------ MATERIAL PROVIDED

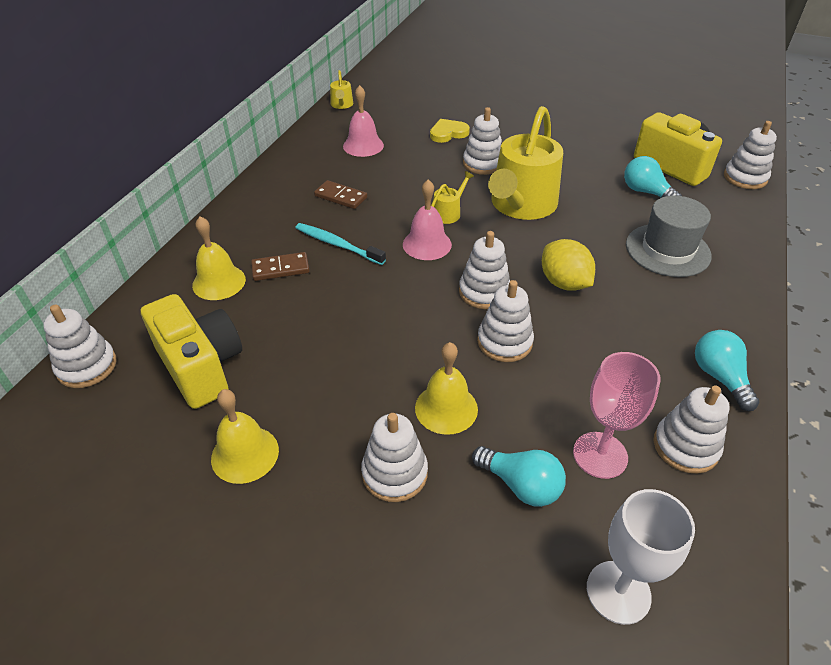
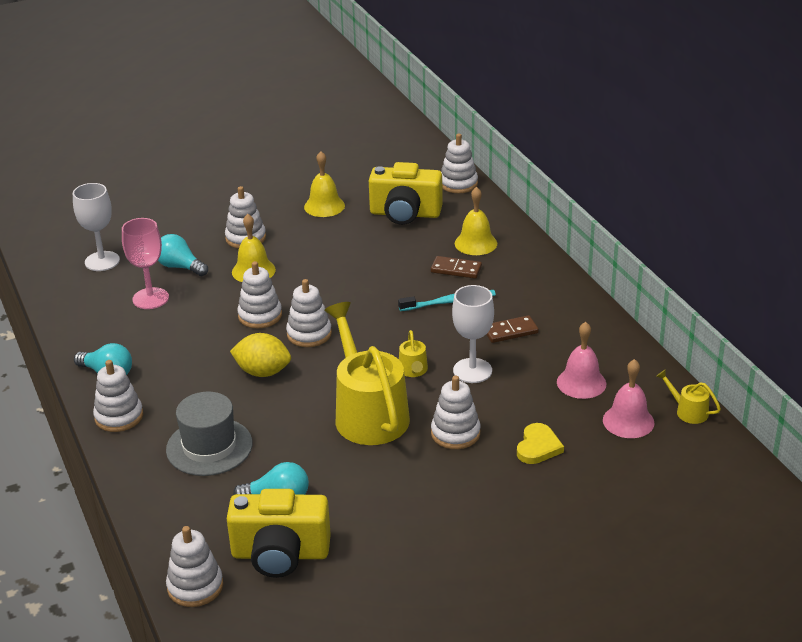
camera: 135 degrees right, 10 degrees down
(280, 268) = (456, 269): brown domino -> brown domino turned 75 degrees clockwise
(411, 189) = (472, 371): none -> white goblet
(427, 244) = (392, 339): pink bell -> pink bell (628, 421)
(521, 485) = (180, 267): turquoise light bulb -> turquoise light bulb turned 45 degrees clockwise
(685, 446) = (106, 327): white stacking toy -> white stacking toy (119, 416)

------------
------ MATERIAL PROVIDED

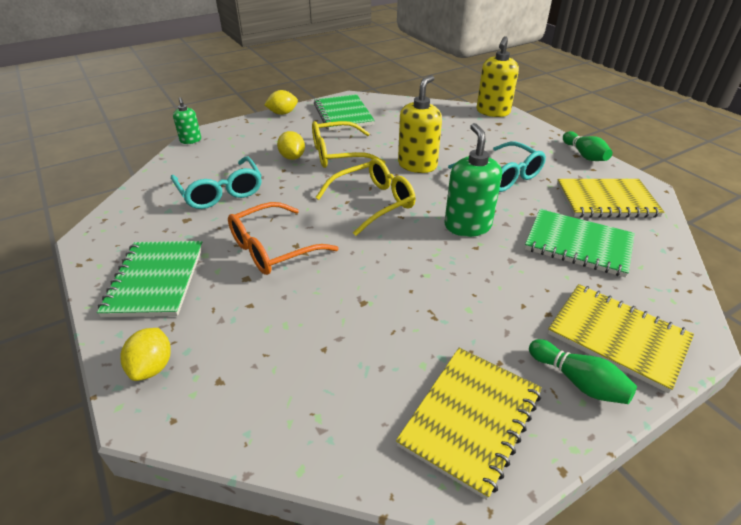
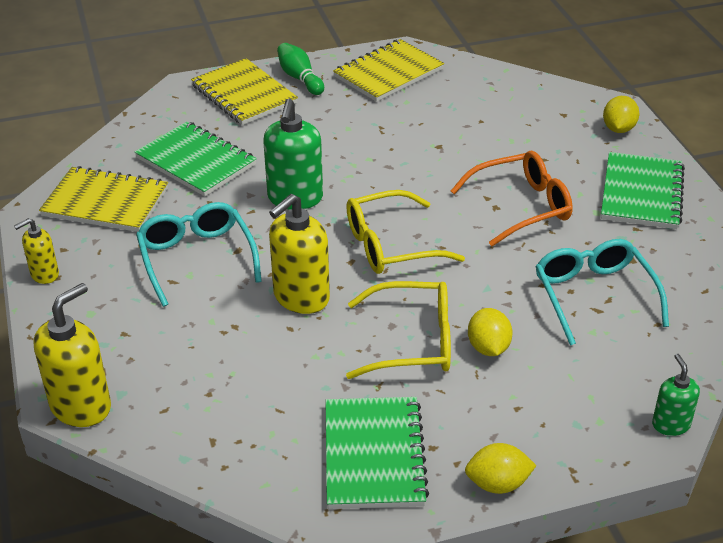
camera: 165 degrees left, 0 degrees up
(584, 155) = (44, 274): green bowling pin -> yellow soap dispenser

------------

▶ WHAT TO DO
Print exactly the lines of the listing above starting at the line containing "(521, 485) = (180, 267): turquoise" and ending at the line containing "(685, 446) = (106, 327): white", both included.

▶ RESPONSE BELOW
(521, 485) = (180, 267): turquoise light bulb -> turquoise light bulb turned 45 degrees clockwise
(685, 446) = (106, 327): white stacking toy -> white stacking toy (119, 416)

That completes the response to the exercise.